Study material:

··········

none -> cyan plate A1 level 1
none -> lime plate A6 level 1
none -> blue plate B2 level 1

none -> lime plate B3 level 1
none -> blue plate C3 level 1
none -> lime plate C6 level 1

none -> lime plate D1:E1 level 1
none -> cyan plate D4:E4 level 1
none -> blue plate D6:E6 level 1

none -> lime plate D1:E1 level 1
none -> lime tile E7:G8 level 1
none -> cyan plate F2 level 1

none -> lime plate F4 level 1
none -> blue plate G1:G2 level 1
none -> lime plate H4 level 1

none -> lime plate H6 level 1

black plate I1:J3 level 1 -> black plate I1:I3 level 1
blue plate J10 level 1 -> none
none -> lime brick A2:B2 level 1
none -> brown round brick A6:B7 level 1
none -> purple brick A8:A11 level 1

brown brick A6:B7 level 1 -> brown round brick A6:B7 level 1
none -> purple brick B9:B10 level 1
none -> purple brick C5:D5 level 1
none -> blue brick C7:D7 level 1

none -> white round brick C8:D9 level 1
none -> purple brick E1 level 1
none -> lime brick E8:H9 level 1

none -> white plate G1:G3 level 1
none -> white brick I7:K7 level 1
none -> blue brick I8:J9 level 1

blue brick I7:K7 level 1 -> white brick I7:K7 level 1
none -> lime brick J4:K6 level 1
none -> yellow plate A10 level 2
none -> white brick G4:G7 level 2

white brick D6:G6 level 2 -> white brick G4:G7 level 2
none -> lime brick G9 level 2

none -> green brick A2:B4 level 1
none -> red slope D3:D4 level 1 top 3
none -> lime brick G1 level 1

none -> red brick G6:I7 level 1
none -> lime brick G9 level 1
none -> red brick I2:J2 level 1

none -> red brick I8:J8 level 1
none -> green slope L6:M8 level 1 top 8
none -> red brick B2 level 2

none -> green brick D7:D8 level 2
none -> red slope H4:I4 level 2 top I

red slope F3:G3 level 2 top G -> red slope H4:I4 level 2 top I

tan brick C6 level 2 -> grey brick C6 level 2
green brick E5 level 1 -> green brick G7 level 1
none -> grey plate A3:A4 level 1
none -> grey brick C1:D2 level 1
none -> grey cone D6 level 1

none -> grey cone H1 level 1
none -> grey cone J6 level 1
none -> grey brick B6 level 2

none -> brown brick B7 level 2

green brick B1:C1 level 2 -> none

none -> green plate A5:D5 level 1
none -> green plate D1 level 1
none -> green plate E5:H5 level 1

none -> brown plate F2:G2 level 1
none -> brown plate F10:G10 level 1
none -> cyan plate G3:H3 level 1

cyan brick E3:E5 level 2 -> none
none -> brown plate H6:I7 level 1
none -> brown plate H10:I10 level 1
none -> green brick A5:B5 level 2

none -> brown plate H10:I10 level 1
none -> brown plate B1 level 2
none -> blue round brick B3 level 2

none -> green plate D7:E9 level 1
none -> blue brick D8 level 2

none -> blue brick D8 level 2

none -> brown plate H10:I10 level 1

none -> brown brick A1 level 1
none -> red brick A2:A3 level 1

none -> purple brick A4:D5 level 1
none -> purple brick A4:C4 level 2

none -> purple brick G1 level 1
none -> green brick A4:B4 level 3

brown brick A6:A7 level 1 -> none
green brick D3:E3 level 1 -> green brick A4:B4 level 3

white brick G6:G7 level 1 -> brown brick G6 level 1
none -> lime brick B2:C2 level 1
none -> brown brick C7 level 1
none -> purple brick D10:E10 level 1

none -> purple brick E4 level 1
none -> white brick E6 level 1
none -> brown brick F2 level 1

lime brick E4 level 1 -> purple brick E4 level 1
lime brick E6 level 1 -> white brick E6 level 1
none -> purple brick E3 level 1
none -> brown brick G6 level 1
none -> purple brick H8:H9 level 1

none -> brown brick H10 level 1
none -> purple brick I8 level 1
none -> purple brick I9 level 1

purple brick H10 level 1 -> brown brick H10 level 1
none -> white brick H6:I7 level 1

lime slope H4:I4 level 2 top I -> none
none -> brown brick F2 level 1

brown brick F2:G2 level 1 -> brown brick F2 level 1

··········

Work item: Print exactly, and only, the lines from the line that contains "none -> lime brick B2:C2 level 1" through the last line of the records.

Written solution:
none -> lime brick B2:C2 level 1
none -> brown brick C7 level 1
none -> purple brick D10:E10 level 1

none -> purple brick E4 level 1
none -> white brick E6 level 1
none -> brown brick F2 level 1

lime brick E4 level 1 -> purple brick E4 level 1
lime brick E6 level 1 -> white brick E6 level 1
none -> purple brick E3 level 1
none -> brown brick G6 level 1
none -> purple brick H8:H9 level 1

none -> brown brick H10 level 1
none -> purple brick I8 level 1
none -> purple brick I9 level 1

purple brick H10 level 1 -> brown brick H10 level 1
none -> white brick H6:I7 level 1

lime slope H4:I4 level 2 top I -> none
none -> brown brick F2 level 1

brown brick F2:G2 level 1 -> brown brick F2 level 1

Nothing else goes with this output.